- [What you will do] Would you return the data below exactly as it stands, with every picture left out?
Start of Source information
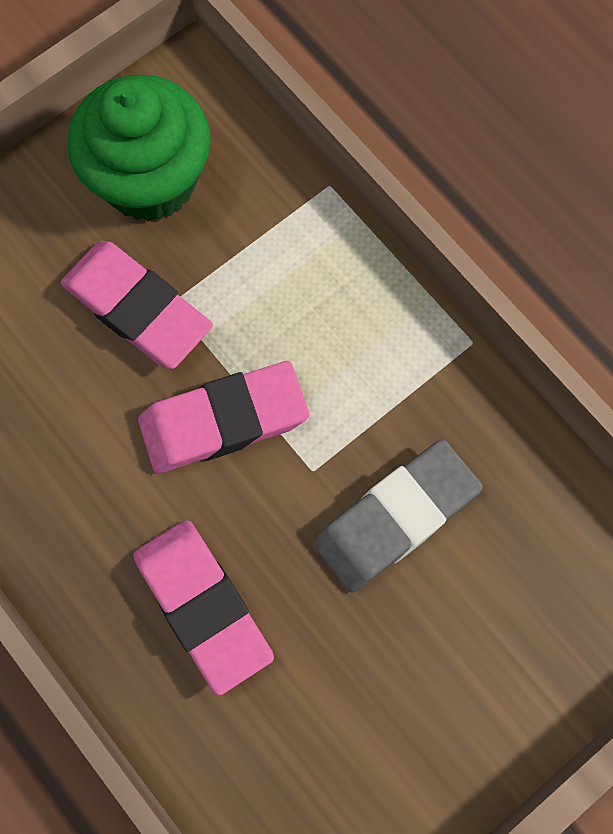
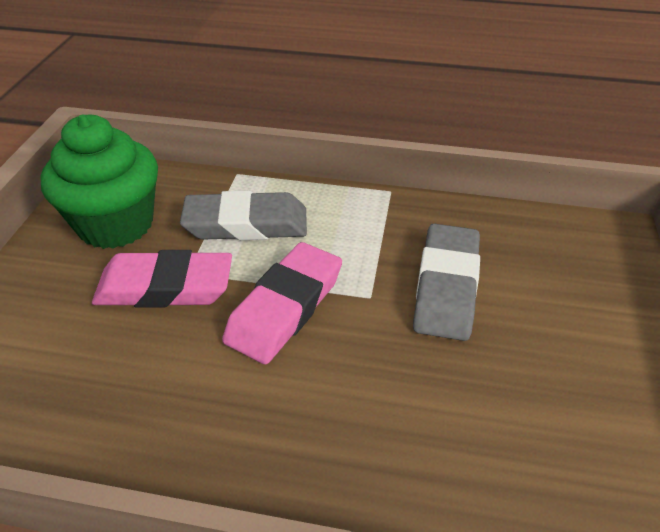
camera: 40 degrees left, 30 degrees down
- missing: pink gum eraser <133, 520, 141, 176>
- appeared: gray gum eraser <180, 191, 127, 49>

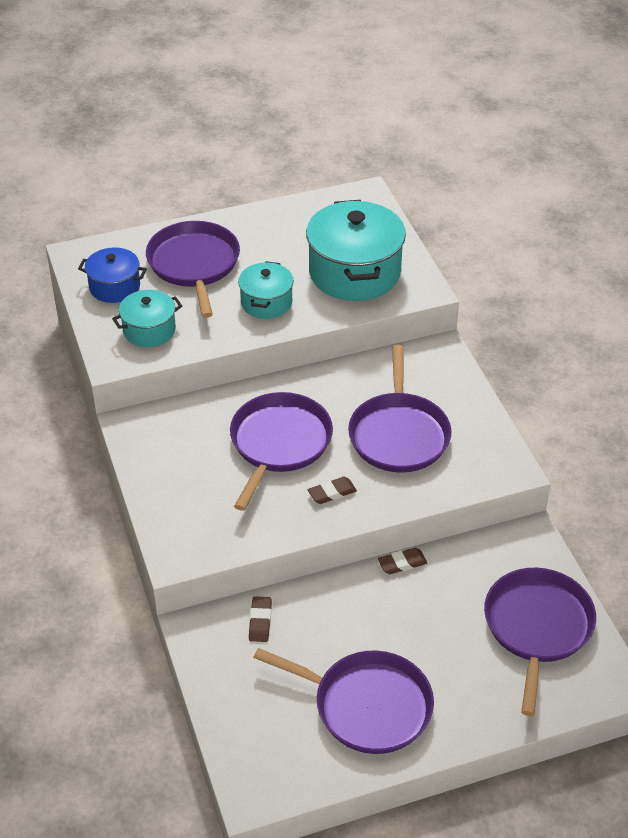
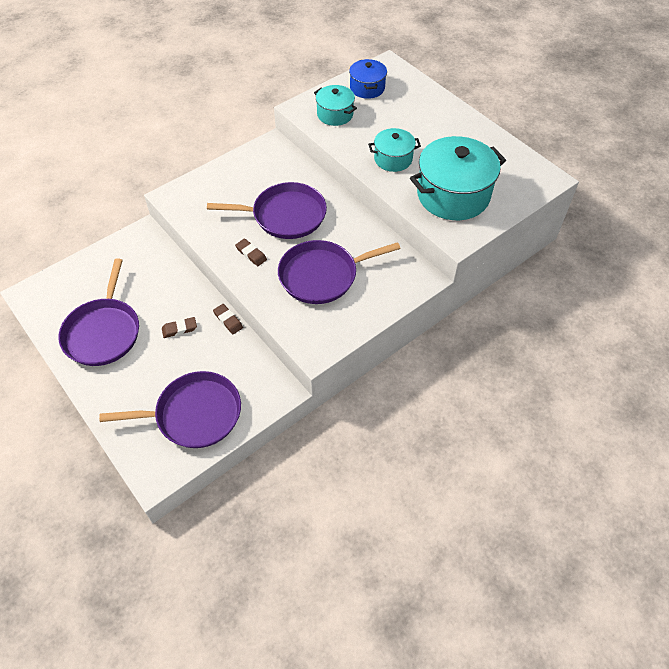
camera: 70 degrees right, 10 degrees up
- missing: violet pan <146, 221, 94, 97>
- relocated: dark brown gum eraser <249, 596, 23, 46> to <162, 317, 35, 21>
End of Source information
- [Task output]
camera: 40 degrees left, 30 degrees down
- missing: pink gum eraser <133, 520, 141, 176>
- appeared: gray gum eraser <180, 191, 127, 49>

camera: 70 degrees right, 10 degrees up
- missing: violet pan <146, 221, 94, 97>
- relocated: dark brown gum eraser <249, 596, 23, 46> to <162, 317, 35, 21>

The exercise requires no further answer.